:: PROBLEM ::
Of all the entries below, retype only the lines from the one with "R4: none -> 360 (N4, N9)" through the one with "R214: 51k (GND, N012) -> 51k (N007, N012)", exactly as they appear.

======== DATASET RECORDS

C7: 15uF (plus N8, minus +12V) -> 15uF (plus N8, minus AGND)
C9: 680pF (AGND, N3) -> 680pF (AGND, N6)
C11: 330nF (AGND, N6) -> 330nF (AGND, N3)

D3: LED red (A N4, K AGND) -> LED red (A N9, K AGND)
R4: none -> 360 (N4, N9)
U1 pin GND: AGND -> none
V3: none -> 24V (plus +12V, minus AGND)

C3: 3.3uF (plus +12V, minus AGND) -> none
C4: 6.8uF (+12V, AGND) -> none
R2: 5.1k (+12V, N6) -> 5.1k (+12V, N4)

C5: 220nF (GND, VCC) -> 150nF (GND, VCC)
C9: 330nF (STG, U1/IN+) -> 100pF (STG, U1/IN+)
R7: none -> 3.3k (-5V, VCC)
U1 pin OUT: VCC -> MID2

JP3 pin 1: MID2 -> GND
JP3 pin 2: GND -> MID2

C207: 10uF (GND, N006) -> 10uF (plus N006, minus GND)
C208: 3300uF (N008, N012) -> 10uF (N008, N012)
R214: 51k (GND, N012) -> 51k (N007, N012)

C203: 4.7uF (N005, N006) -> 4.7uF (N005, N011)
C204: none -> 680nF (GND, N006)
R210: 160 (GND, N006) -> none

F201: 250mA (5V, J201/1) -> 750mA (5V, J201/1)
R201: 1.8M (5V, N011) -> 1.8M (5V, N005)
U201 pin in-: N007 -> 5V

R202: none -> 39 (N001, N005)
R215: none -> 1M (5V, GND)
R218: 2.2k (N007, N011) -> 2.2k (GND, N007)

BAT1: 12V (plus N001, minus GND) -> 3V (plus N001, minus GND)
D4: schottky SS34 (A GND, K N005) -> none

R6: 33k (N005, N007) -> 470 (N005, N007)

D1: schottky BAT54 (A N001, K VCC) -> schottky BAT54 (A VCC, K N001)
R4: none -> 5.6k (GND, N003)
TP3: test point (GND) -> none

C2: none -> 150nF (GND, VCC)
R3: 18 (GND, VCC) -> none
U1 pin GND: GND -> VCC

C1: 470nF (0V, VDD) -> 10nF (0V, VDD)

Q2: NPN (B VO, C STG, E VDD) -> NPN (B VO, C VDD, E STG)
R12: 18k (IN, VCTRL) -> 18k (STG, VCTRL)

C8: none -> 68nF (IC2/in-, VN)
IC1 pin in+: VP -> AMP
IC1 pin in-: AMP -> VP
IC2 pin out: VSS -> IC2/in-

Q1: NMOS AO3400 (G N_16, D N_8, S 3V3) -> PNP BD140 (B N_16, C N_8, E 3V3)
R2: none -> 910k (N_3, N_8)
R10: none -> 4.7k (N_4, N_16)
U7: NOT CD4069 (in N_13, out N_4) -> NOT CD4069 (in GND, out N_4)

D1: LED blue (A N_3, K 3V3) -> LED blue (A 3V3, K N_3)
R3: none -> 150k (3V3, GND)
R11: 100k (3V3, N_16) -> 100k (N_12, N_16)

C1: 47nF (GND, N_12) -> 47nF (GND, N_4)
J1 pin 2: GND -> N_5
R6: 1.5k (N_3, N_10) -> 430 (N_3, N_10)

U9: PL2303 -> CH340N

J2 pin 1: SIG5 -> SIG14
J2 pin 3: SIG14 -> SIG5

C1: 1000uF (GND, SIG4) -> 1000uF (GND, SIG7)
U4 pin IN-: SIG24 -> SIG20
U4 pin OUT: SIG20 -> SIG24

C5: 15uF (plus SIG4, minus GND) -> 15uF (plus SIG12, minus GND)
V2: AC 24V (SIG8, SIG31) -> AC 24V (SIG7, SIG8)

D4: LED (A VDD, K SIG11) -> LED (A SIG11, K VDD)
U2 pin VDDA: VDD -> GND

================

:: ANSWER TO THE PROBLEM ::
R4: none -> 360 (N4, N9)
U1 pin GND: AGND -> none
V3: none -> 24V (plus +12V, minus AGND)

C3: 3.3uF (plus +12V, minus AGND) -> none
C4: 6.8uF (+12V, AGND) -> none
R2: 5.1k (+12V, N6) -> 5.1k (+12V, N4)

C5: 220nF (GND, VCC) -> 150nF (GND, VCC)
C9: 330nF (STG, U1/IN+) -> 100pF (STG, U1/IN+)
R7: none -> 3.3k (-5V, VCC)
U1 pin OUT: VCC -> MID2

JP3 pin 1: MID2 -> GND
JP3 pin 2: GND -> MID2

C207: 10uF (GND, N006) -> 10uF (plus N006, minus GND)
C208: 3300uF (N008, N012) -> 10uF (N008, N012)
R214: 51k (GND, N012) -> 51k (N007, N012)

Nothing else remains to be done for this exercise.